• Problem: Output all entries verbatim, dropping pictures.
◇ ◇ ◇
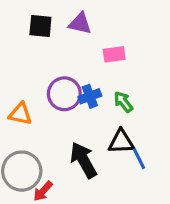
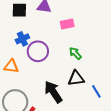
blue cross: (90, 96) -> (22, 39), moved
blue line: (139, 159) -> (96, 91), moved

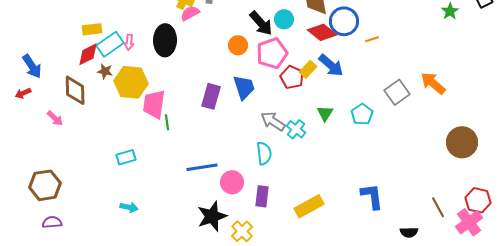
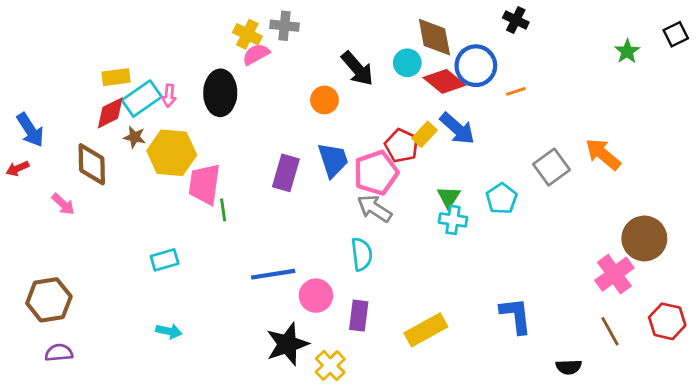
cyan circle: (284, 19) -> (407, 63), moved
pink pentagon: (272, 53) -> (376, 173), moved
cyan cross: (296, 129) -> (453, 220), moved, turned -30
pink cross: (469, 222) -> (614, 274), moved

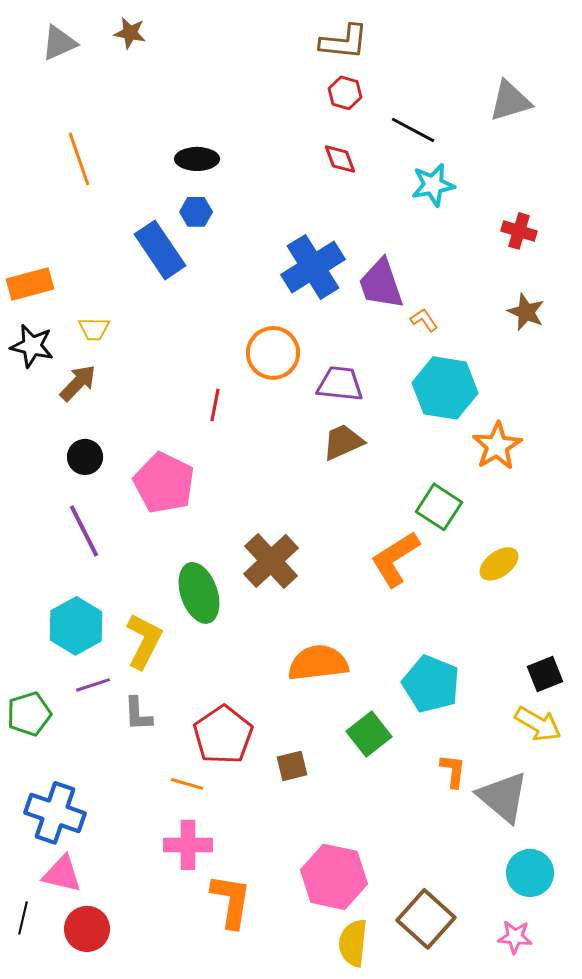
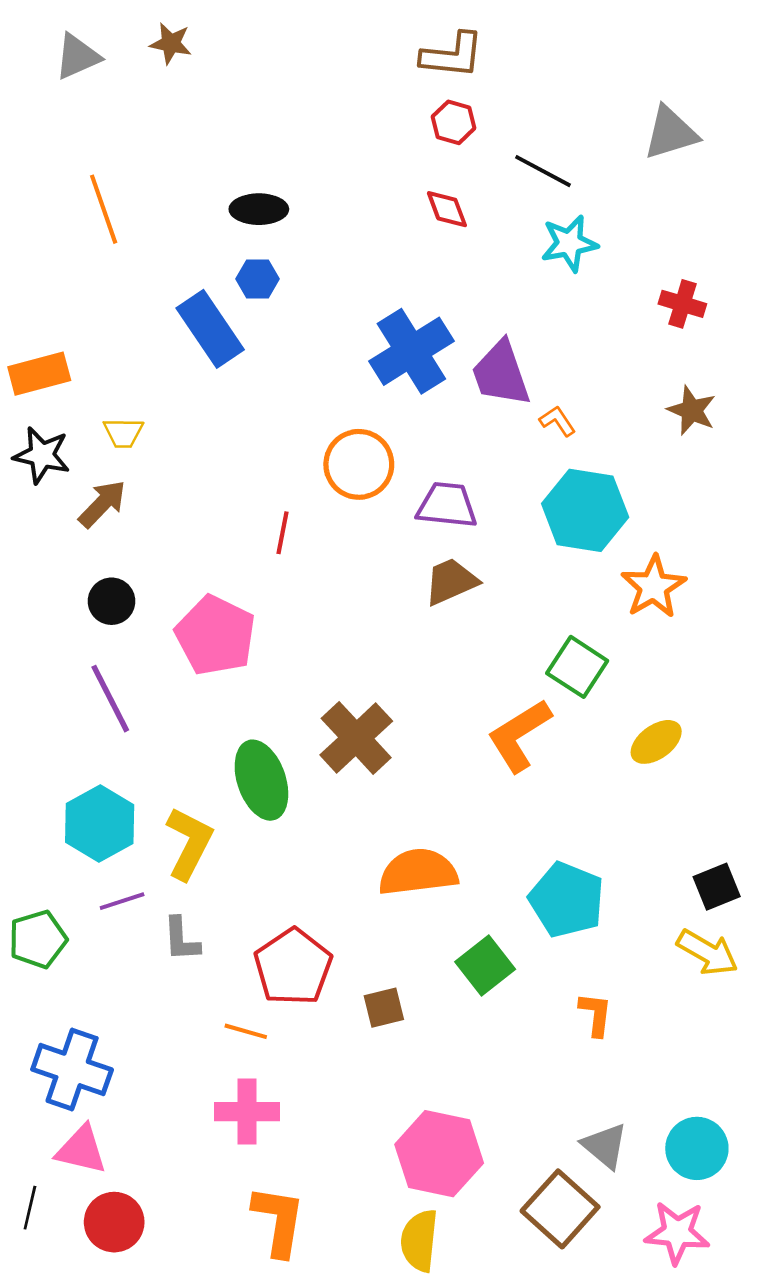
gray triangle: (503, 797) -> (605, 1146), moved, size x0.7
orange L-shape: (231, 901) -> (279, 1221), moved
pink star: (515, 937) -> (677, 1233), size x1.4
yellow semicircle: (353, 943) -> (419, 1241), moved

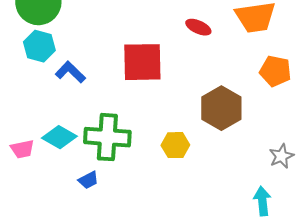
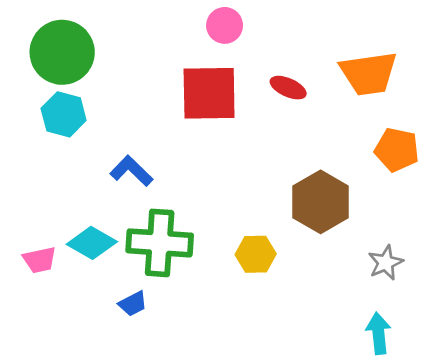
red square: (142, 62) -> (209, 93), moved
blue L-shape: (70, 72) -> (131, 171), moved
gray star: (281, 156) -> (386, 263), moved

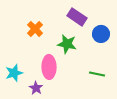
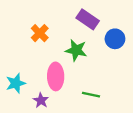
green line: (97, 74) -> (91, 95), moved

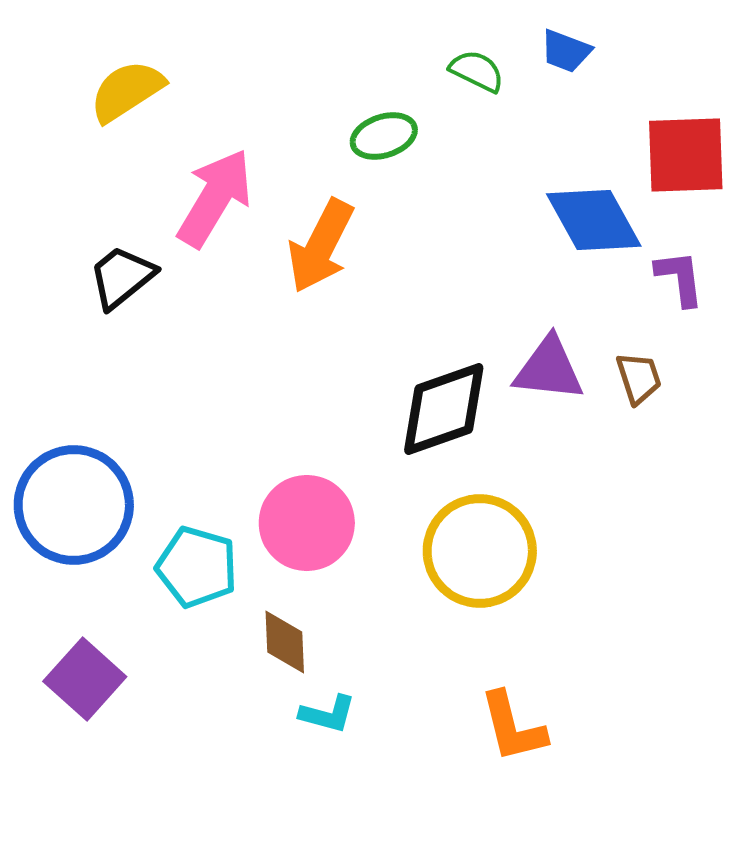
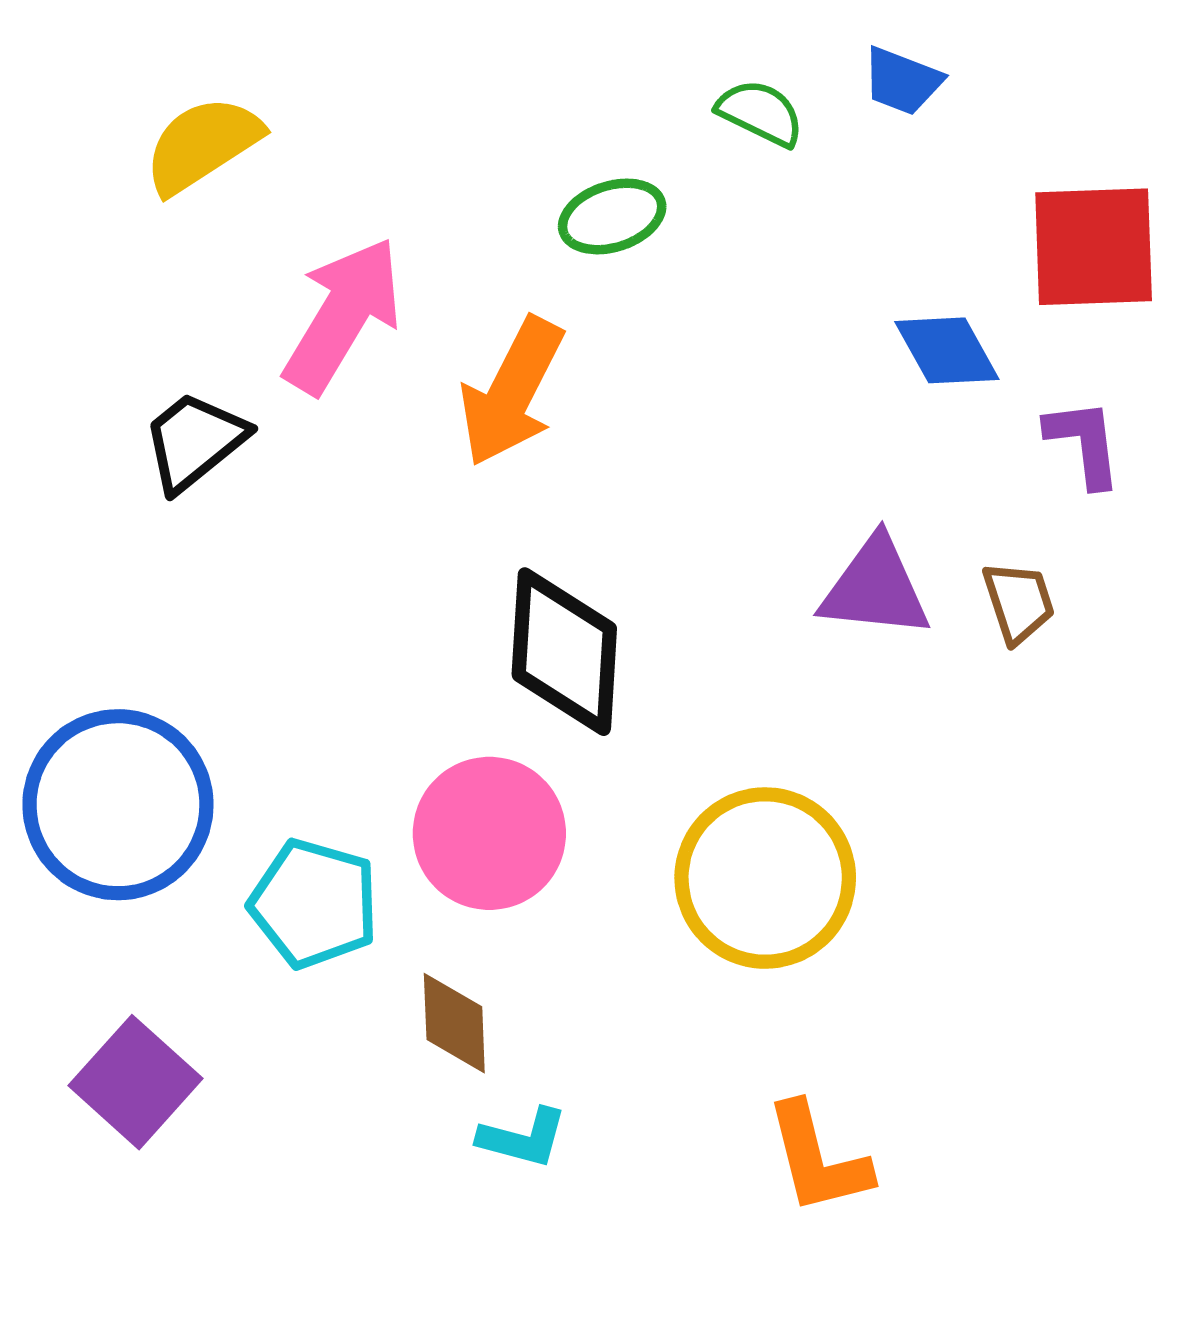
blue diamond: (594, 220) -> (947, 350), size x0.7
black diamond: (444, 409) -> (564, 652), moved, turned -67

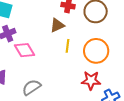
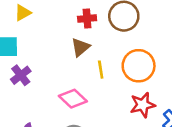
pink diamond: (25, 50) -> (73, 99), moved

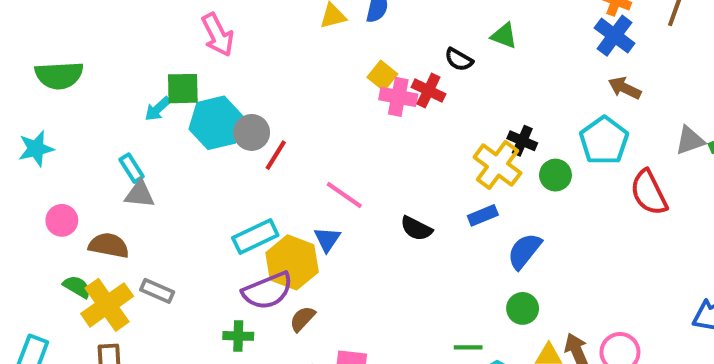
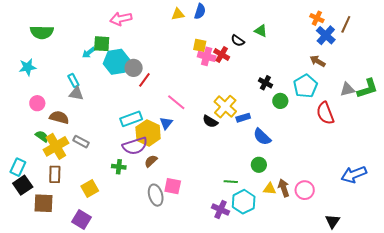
pink arrow: (218, 35) -> (121, 19), turned 100
blue cross: (615, 36) -> (326, 35), moved
yellow square: (382, 76) -> (200, 45), turned -32
yellow cross: (497, 165) -> (225, 107), moved
blue semicircle: (524, 251) -> (262, 137), turned -90

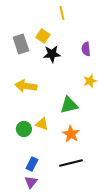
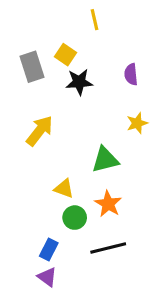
yellow arrow: (26, 86) -> (40, 131), turned 120
green circle: (24, 129) -> (75, 218), moved
purple triangle: (31, 182) -> (47, 277), turned -32

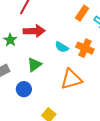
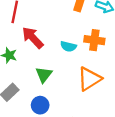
red arrow: (34, 31) -> (33, 38), turned -115

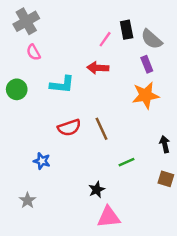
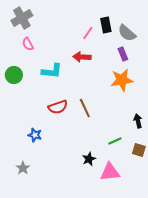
green line: (127, 162) -> (115, 141), moved
black star: (97, 190) -> (89, 159), moved
pink triangle: (109, 217) -> (110, 172), moved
◇ ◇ ◇
• Result of the exercise:
blue cross: (90, 96) -> (22, 39), moved
blue line: (139, 159) -> (96, 91), moved

cyan circle: (284, 19) -> (407, 63), moved
pink pentagon: (272, 53) -> (376, 173), moved
cyan cross: (296, 129) -> (453, 220), moved, turned -30
pink cross: (469, 222) -> (614, 274), moved

gray triangle: (503, 797) -> (605, 1146), moved, size x0.7
orange L-shape: (231, 901) -> (279, 1221), moved
pink star: (515, 937) -> (677, 1233), size x1.4
yellow semicircle: (353, 943) -> (419, 1241), moved

red square: (142, 62) -> (209, 93), moved
blue L-shape: (70, 72) -> (131, 171), moved
gray star: (281, 156) -> (386, 263), moved

green line: (97, 74) -> (91, 95), moved

blue diamond: (594, 220) -> (947, 350), size x0.7
black diamond: (444, 409) -> (564, 652), moved, turned -67

pink diamond: (25, 50) -> (73, 99), moved

pink arrow: (218, 35) -> (121, 19), turned 100
blue cross: (615, 36) -> (326, 35), moved
yellow square: (382, 76) -> (200, 45), turned -32
yellow cross: (497, 165) -> (225, 107), moved
blue semicircle: (524, 251) -> (262, 137), turned -90

yellow arrow: (26, 86) -> (40, 131), turned 120
green circle: (24, 129) -> (75, 218), moved
purple triangle: (31, 182) -> (47, 277), turned -32

red arrow: (34, 31) -> (33, 38), turned -115

green line: (127, 162) -> (115, 141), moved
black star: (97, 190) -> (89, 159), moved
pink triangle: (109, 217) -> (110, 172), moved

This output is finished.